### TASK REQUIREMENTS
Every line that contains "rosa" must be located and copied from the data.

━━━━━ RECORD EXCERPTS ━━━━━

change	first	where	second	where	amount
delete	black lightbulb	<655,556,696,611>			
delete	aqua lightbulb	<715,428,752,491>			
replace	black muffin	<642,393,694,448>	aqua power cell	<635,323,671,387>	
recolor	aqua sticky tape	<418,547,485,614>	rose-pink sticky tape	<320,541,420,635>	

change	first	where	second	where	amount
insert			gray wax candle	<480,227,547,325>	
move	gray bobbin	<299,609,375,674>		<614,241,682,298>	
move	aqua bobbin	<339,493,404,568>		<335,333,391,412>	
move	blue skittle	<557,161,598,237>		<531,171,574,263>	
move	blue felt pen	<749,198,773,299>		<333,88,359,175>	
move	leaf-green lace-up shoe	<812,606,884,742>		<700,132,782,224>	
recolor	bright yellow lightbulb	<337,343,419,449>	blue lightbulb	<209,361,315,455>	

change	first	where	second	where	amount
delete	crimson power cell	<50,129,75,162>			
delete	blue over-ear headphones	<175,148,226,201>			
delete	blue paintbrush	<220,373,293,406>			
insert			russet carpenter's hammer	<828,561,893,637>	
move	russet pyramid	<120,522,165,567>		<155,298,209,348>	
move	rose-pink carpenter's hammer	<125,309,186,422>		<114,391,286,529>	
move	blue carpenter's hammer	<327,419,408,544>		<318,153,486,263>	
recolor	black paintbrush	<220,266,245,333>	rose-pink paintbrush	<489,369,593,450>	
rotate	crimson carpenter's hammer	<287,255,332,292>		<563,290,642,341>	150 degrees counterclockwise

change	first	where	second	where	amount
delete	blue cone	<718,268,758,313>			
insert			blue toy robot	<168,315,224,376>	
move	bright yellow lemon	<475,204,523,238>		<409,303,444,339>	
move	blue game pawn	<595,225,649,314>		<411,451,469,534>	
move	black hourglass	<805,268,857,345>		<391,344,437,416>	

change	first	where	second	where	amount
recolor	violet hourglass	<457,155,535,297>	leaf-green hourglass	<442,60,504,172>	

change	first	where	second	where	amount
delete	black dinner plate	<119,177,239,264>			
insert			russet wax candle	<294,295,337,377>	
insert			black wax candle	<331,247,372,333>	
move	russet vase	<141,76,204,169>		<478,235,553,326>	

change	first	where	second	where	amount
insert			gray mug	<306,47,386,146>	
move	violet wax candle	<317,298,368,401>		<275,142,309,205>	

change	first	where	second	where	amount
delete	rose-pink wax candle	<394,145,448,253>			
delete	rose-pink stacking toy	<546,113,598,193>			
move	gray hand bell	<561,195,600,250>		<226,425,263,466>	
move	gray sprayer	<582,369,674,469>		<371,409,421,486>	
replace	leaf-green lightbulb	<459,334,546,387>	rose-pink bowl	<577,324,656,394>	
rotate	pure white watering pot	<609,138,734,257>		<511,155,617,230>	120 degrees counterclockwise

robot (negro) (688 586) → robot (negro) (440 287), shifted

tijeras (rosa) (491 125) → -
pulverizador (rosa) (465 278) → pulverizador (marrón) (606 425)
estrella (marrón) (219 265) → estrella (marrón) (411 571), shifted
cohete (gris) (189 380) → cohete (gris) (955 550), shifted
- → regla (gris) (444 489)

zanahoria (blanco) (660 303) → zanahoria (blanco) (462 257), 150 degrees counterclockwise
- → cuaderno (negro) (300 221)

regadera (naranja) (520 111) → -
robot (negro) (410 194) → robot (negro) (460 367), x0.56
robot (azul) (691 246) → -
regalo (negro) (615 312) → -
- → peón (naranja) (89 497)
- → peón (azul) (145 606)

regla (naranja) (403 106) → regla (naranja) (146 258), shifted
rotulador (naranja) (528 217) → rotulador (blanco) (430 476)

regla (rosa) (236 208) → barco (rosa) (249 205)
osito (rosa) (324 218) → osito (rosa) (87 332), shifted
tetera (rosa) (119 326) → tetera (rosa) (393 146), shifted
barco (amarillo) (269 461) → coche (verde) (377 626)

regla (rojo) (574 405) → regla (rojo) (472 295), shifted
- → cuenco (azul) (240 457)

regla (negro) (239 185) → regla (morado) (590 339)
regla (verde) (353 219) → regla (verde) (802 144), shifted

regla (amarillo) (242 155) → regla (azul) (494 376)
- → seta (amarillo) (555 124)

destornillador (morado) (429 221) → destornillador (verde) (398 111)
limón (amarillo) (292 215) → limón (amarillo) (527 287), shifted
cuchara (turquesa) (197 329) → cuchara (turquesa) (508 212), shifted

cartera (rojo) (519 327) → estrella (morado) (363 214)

━━━━━

### TASK RESULT
tijeras (rosa) (491 125) → -
pulverizador (rosa) (465 278) → pulverizador (marrón) (606 425)
regla (rosa) (236 208) → barco (rosa) (249 205)
osito (rosa) (324 218) → osito (rosa) (87 332), shifted
tetera (rosa) (119 326) → tetera (rosa) (393 146), shifted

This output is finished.